Start of PROVIDED MATERIAL

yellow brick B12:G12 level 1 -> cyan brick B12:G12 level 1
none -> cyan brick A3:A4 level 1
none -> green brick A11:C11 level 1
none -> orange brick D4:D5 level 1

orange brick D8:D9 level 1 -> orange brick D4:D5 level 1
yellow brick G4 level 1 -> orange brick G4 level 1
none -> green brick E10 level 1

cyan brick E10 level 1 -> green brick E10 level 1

End of PROVIDED MATERIAL

▸ WHAT NEEDS TO BE DONE:
Return the lines above precisely as they appear, beginning at the first line and ending at the line with "orange brick D8:D9", and nothing after it.

▸ ANSWER SPACE:
yellow brick B12:G12 level 1 -> cyan brick B12:G12 level 1
none -> cyan brick A3:A4 level 1
none -> green brick A11:C11 level 1
none -> orange brick D4:D5 level 1

orange brick D8:D9 level 1 -> orange brick D4:D5 level 1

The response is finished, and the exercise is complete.